- Assignment:
Give back the entries in full, exactly as they are written.

- Supplied material:

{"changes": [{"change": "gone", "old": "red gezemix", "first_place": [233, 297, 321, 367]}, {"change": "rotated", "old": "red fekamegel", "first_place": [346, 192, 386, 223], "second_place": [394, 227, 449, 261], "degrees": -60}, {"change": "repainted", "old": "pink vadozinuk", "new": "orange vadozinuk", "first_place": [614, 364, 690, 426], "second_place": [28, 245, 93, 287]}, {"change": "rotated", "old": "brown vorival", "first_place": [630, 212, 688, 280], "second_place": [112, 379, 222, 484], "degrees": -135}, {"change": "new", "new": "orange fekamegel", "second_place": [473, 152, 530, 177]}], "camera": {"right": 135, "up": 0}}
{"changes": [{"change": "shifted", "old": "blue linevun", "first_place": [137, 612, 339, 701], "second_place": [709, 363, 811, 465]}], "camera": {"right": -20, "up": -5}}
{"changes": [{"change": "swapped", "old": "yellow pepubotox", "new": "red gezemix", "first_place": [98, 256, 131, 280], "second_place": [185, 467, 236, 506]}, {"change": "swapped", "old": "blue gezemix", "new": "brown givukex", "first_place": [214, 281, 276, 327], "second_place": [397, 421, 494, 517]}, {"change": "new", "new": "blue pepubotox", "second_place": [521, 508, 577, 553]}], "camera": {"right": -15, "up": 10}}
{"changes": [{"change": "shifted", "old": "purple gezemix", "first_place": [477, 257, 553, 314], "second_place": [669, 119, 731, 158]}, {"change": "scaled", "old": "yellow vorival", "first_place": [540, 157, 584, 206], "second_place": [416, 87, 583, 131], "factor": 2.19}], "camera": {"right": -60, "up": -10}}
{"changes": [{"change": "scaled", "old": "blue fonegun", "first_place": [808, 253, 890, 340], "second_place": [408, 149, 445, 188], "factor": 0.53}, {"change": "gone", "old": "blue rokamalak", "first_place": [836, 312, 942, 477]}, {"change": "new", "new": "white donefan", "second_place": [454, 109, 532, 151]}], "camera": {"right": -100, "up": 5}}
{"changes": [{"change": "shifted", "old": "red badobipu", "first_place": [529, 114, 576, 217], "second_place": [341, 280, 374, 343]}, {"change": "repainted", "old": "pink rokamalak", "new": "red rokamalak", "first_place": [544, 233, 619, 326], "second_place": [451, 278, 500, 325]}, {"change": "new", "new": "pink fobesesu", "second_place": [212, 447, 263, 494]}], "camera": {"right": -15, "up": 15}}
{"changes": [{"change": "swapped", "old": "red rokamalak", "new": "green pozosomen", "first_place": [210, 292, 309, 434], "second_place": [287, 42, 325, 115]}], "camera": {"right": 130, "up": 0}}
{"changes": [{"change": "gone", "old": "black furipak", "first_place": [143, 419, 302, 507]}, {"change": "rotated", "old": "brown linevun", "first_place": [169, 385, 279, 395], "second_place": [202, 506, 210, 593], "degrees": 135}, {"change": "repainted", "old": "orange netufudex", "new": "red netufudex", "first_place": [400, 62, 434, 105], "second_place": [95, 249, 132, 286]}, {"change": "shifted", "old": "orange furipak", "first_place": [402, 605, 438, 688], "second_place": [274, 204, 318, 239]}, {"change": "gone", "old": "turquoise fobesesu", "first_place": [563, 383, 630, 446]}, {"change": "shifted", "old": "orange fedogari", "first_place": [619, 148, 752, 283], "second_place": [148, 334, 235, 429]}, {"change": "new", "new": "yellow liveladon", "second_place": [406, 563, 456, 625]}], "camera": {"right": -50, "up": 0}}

- Output below:
{"changes": [{"change": "gone", "old": "red gezemix", "first_place": [233, 297, 321, 367]}, {"change": "rotated", "old": "red fekamegel", "first_place": [346, 192, 386, 223], "second_place": [394, 227, 449, 261], "degrees": -60}, {"change": "repainted", "old": "pink vadozinuk", "new": "orange vadozinuk", "first_place": [614, 364, 690, 426], "second_place": [28, 245, 93, 287]}, {"change": "rotated", "old": "brown vorival", "first_place": [630, 212, 688, 280], "second_place": [112, 379, 222, 484], "degrees": -135}, {"change": "new", "new": "orange fekamegel", "second_place": [473, 152, 530, 177]}], "camera": {"right": 135, "up": 0}}
{"changes": [{"change": "shifted", "old": "blue linevun", "first_place": [137, 612, 339, 701], "second_place": [709, 363, 811, 465]}], "camera": {"right": -20, "up": -5}}
{"changes": [{"change": "swapped", "old": "yellow pepubotox", "new": "red gezemix", "first_place": [98, 256, 131, 280], "second_place": [185, 467, 236, 506]}, {"change": "swapped", "old": "blue gezemix", "new": "brown givukex", "first_place": [214, 281, 276, 327], "second_place": [397, 421, 494, 517]}, {"change": "new", "new": "blue pepubotox", "second_place": [521, 508, 577, 553]}], "camera": {"right": -15, "up": 10}}
{"changes": [{"change": "shifted", "old": "purple gezemix", "first_place": [477, 257, 553, 314], "second_place": [669, 119, 731, 158]}, {"change": "scaled", "old": "yellow vorival", "first_place": [540, 157, 584, 206], "second_place": [416, 87, 583, 131], "factor": 2.19}], "camera": {"right": -60, "up": -10}}
{"changes": [{"change": "scaled", "old": "blue fonegun", "first_place": [808, 253, 890, 340], "second_place": [408, 149, 445, 188], "factor": 0.53}, {"change": "gone", "old": "blue rokamalak", "first_place": [836, 312, 942, 477]}, {"change": "new", "new": "white donefan", "second_place": [454, 109, 532, 151]}], "camera": {"right": -100, "up": 5}}
{"changes": [{"change": "shifted", "old": "red badobipu", "first_place": [529, 114, 576, 217], "second_place": [341, 280, 374, 343]}, {"change": "repainted", "old": "pink rokamalak", "new": "red rokamalak", "first_place": [544, 233, 619, 326], "second_place": [451, 278, 500, 325]}, {"change": "new", "new": "pink fobesesu", "second_place": [212, 447, 263, 494]}], "camera": {"right": -15, "up": 15}}
{"changes": [{"change": "swapped", "old": "red rokamalak", "new": "green pozosomen", "first_place": [210, 292, 309, 434], "second_place": [287, 42, 325, 115]}], "camera": {"right": 130, "up": 0}}
{"changes": [{"change": "gone", "old": "black furipak", "first_place": [143, 419, 302, 507]}, {"change": "rotated", "old": "brown linevun", "first_place": [169, 385, 279, 395], "second_place": [202, 506, 210, 593], "degrees": 135}, {"change": "repainted", "old": "orange netufudex", "new": "red netufudex", "first_place": [400, 62, 434, 105], "second_place": [95, 249, 132, 286]}, {"change": "shifted", "old": "orange furipak", "first_place": [402, 605, 438, 688], "second_place": [274, 204, 318, 239]}, {"change": "gone", "old": "turquoise fobesesu", "first_place": [563, 383, 630, 446]}, {"change": "shifted", "old": "orange fedogari", "first_place": [619, 148, 752, 283], "second_place": [148, 334, 235, 429]}, {"change": "new", "new": "yellow liveladon", "second_place": [406, 563, 456, 625]}], "camera": {"right": -50, "up": 0}}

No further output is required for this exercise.